- [INFORMATION PROVIDED]
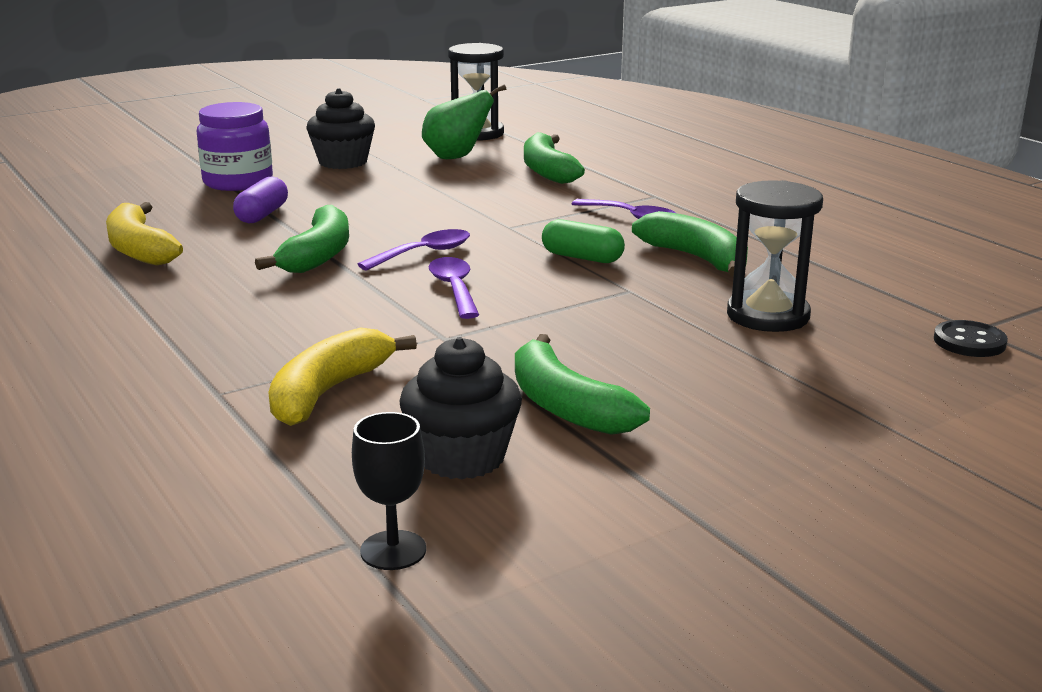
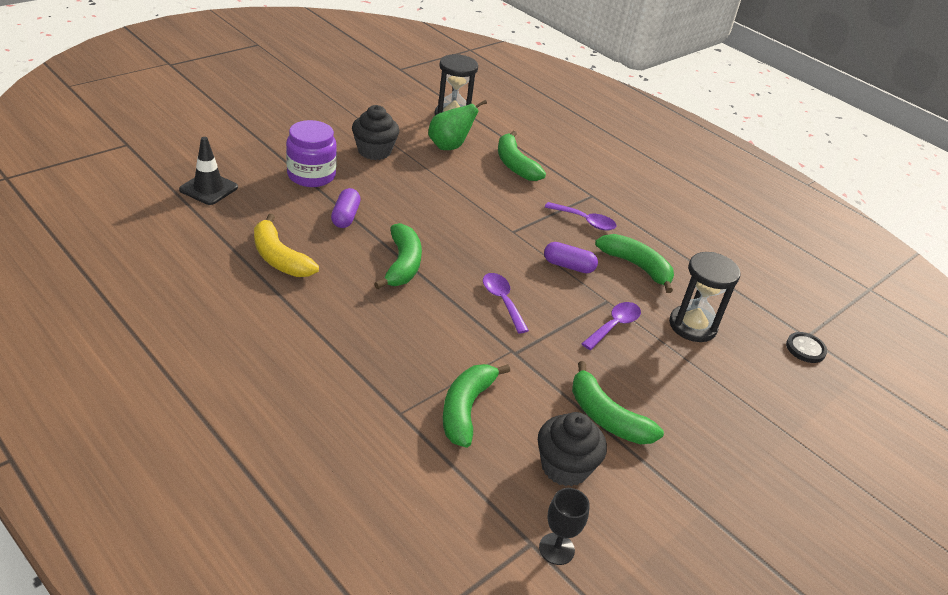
camera: 15 degrees left, 15 degrees up
(86, 193) = (208, 188): none -> black traffic cone
(328, 392) = (466, 409): yellow banana -> green banana
(424, 253) = (469, 262): purple spoon -> purple spoon (614, 325)
(582, 257) = (568, 266): green capsule -> purple capsule

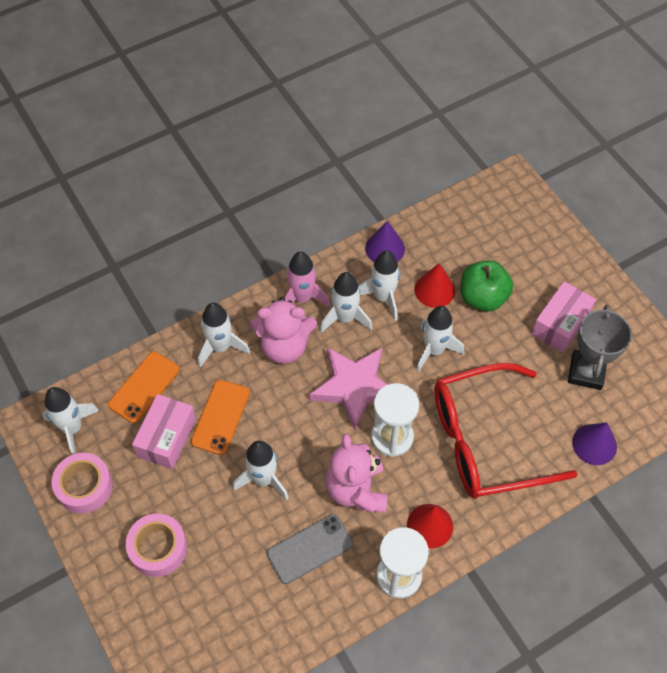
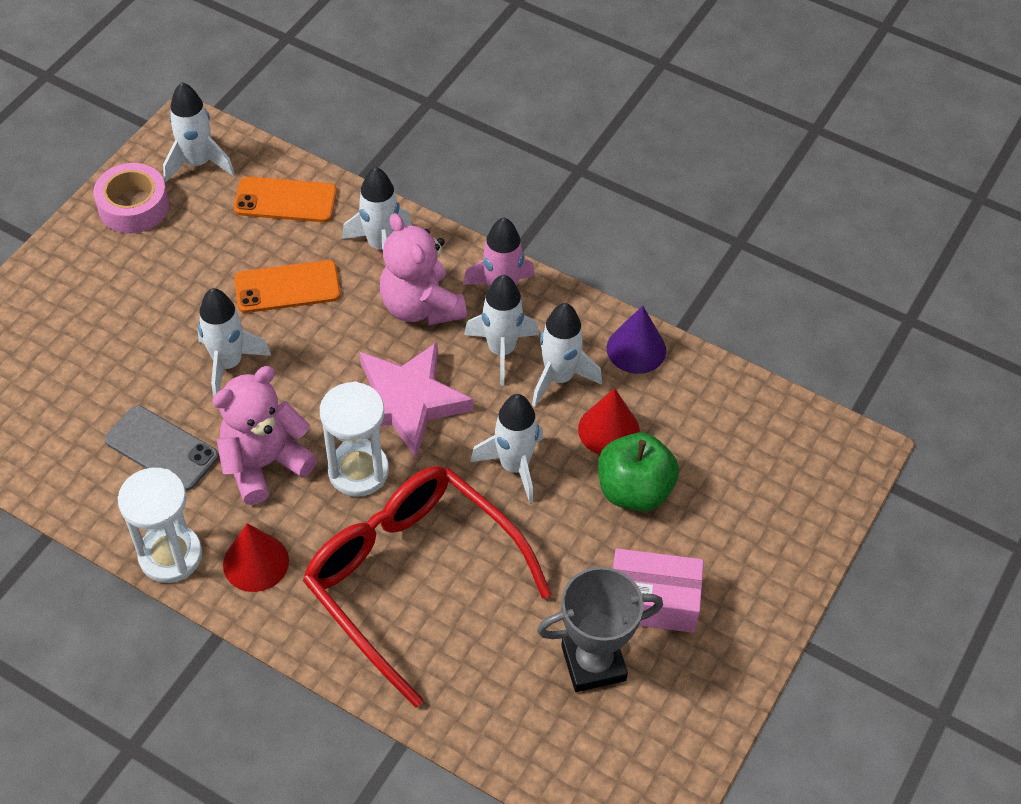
camera: 60 degrees right, 5 degrees down
(158, 548) = (92, 304): pink tape -> none
(167, 438) = (232, 250): pink box -> none
(594, 444) = (482, 715): purple cone -> none

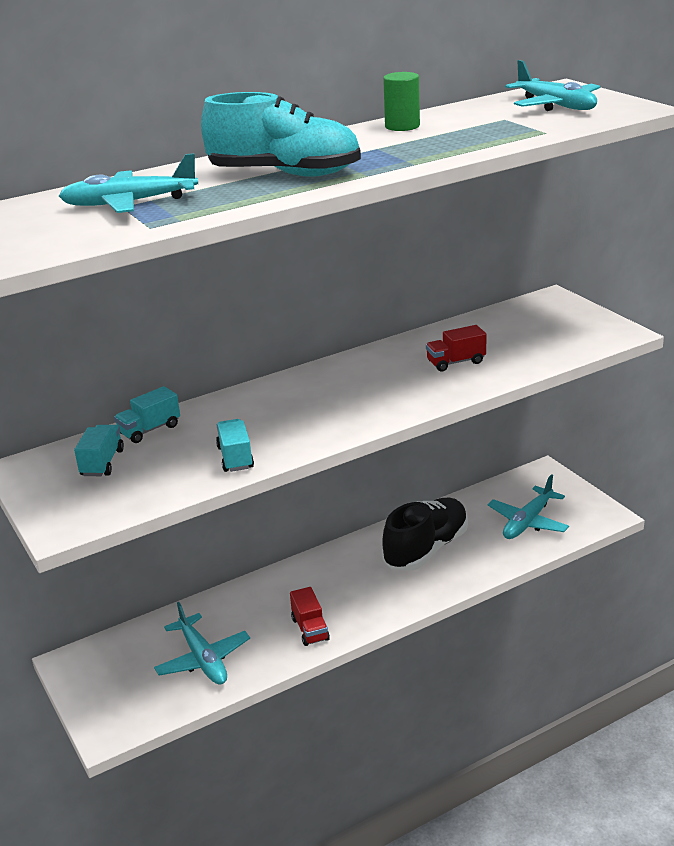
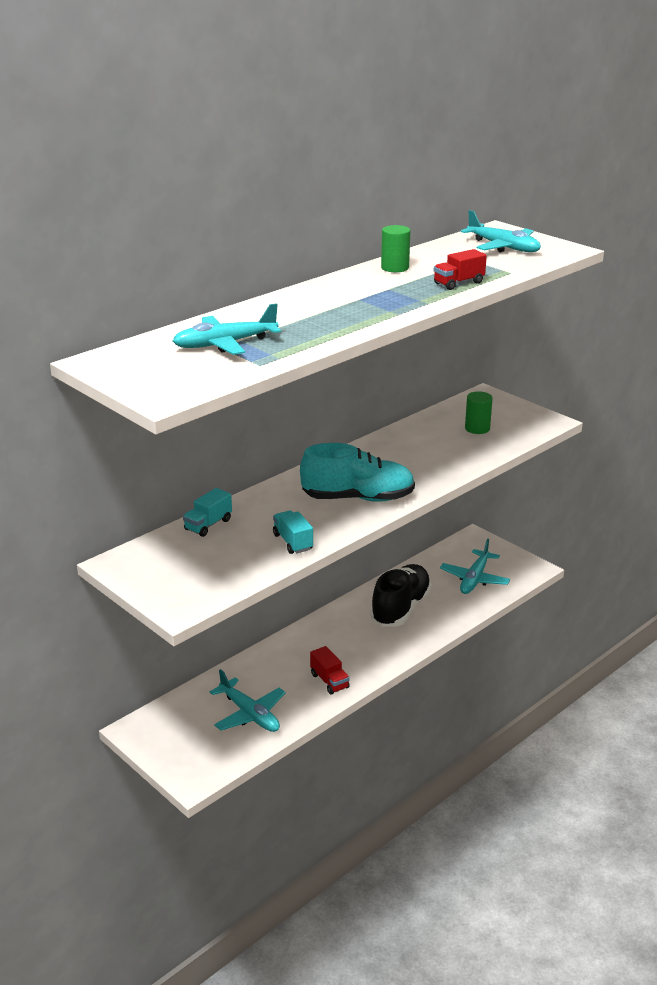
camera: 15 degrees left, 0 degrees up
(102, 463) = (183, 555): turquoise truck -> none
(285, 174) = (332, 314): turquoise shoe -> turquoise shoe (358, 498)
(456, 362) = (432, 453): red truck -> red truck (458, 283)
(525, 337) = (477, 428): none -> green cylinder

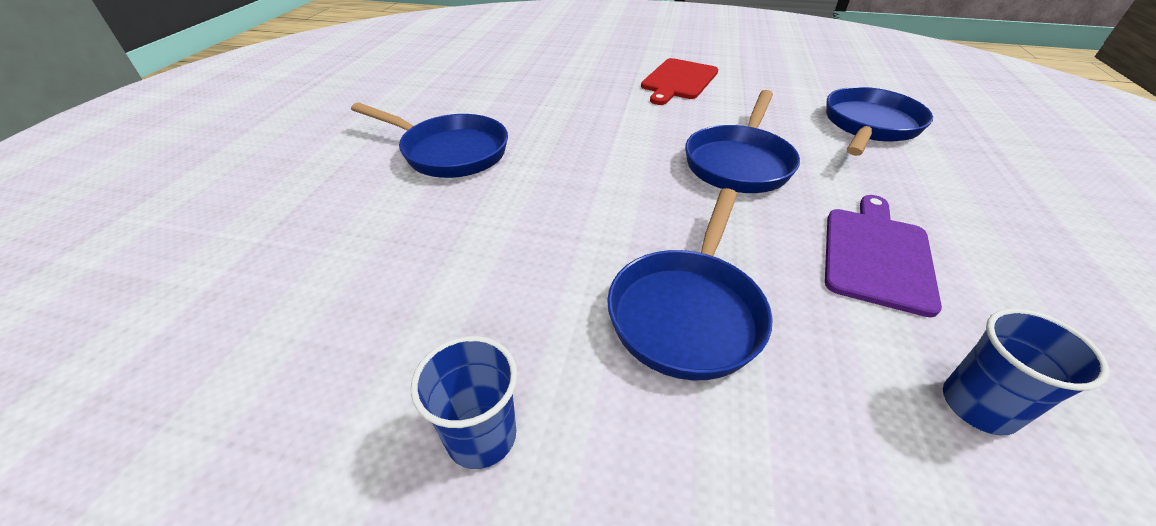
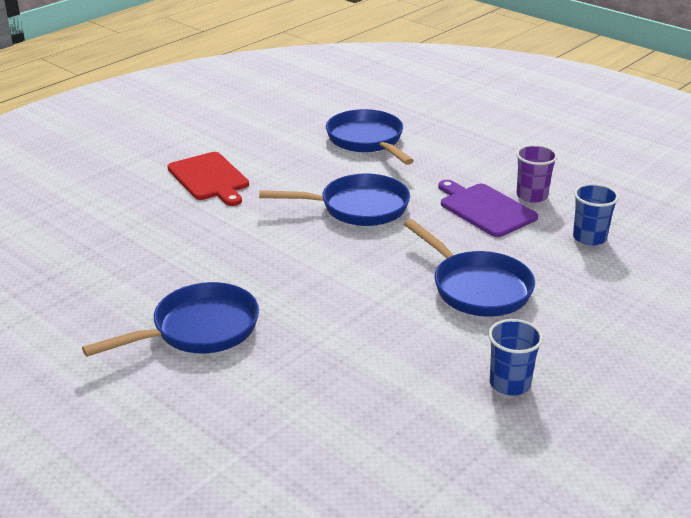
camera: 60 degrees left, 10 degrees down
(739, 162) = (357, 208): blue pan -> blue pan turned 60 degrees counterclockwise
(980, 289) = (532, 196): none -> purple cup

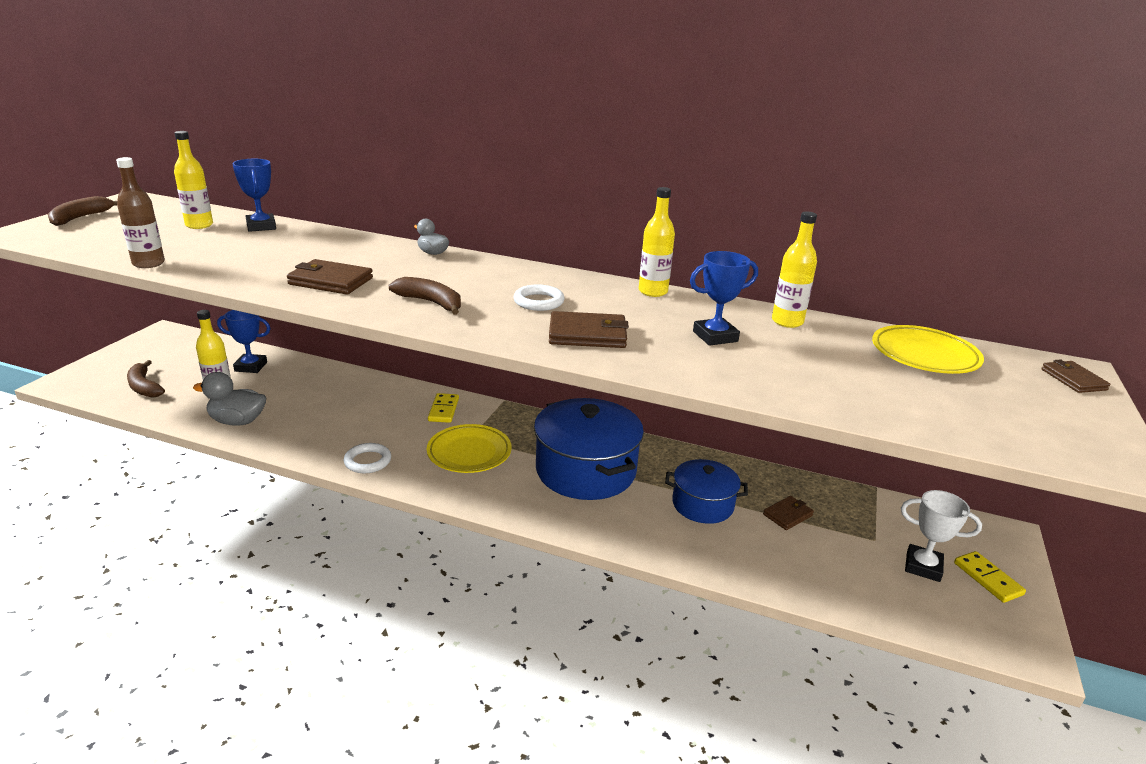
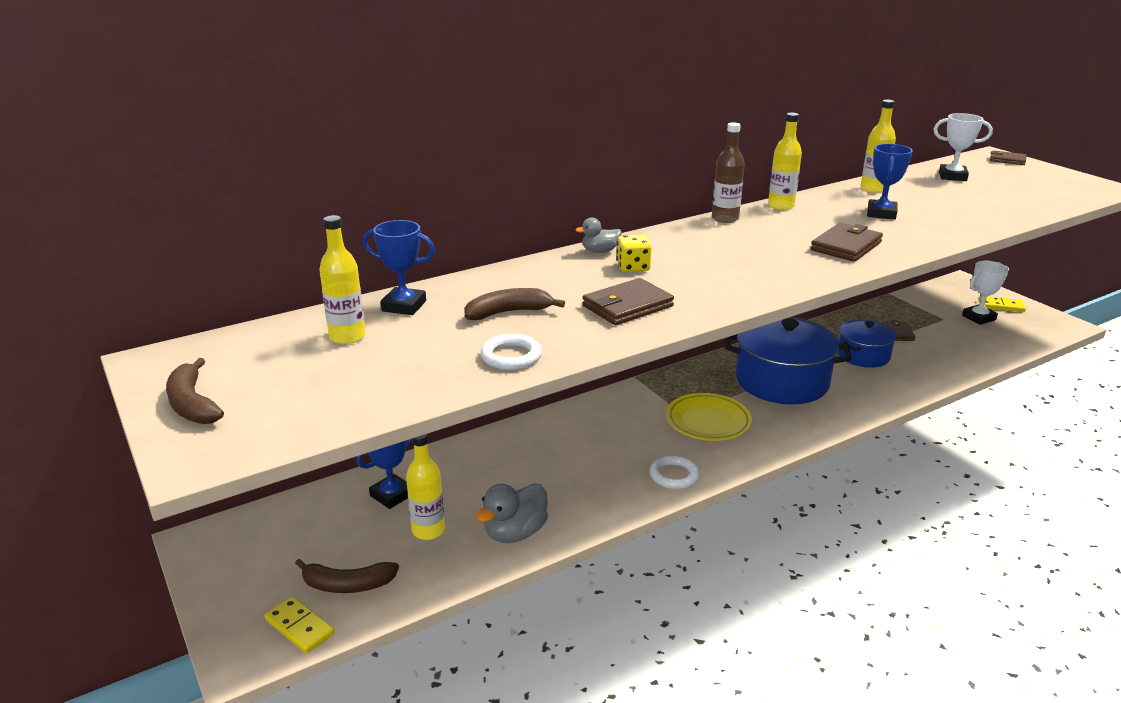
camera: 50 degrees left, 0 degrees up
(148, 263) = (457, 384): brown bottle -> brown bottle (725, 219)
(413, 268) = (633, 267): none -> yellow dice
(431, 302) = (727, 279): brown banana -> brown banana (508, 312)
(443, 410) = (620, 410): yellow domino -> yellow domino (299, 627)
(538, 301) = (764, 244): white ring -> white ring (511, 356)
(924, 355) = (952, 176): yellow plate -> white trophy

- [TASK]
In your copy of the listing above, reproduce each line exactly and omit all pictures.

- [ANSWER AREA]
camera: 15 degrees left, 15 degrees up
(86, 193) = (208, 188): none -> black traffic cone
(328, 392) = (466, 409): yellow banana -> green banana
(424, 253) = (469, 262): purple spoon -> purple spoon (614, 325)
(582, 257) = (568, 266): green capsule -> purple capsule

camera: 60 degrees right, 5 degrees down
(158, 548) = (92, 304): pink tape -> none
(167, 438) = (232, 250): pink box -> none
(594, 444) = (482, 715): purple cone -> none

camera: 15 degrees left, 0 degrees up
(102, 463) = (183, 555): turquoise truck -> none
(285, 174) = (332, 314): turquoise shoe -> turquoise shoe (358, 498)
(456, 362) = (432, 453): red truck -> red truck (458, 283)
(525, 337) = (477, 428): none -> green cylinder

camera: 60 degrees left, 10 degrees down
(739, 162) = (357, 208): blue pan -> blue pan turned 60 degrees counterclockwise
(980, 289) = (532, 196): none -> purple cup

camera: 50 degrees left, 0 degrees up
(148, 263) = (457, 384): brown bottle -> brown bottle (725, 219)
(413, 268) = (633, 267): none -> yellow dice
(431, 302) = (727, 279): brown banana -> brown banana (508, 312)
(443, 410) = (620, 410): yellow domino -> yellow domino (299, 627)
(538, 301) = (764, 244): white ring -> white ring (511, 356)
(924, 355) = (952, 176): yellow plate -> white trophy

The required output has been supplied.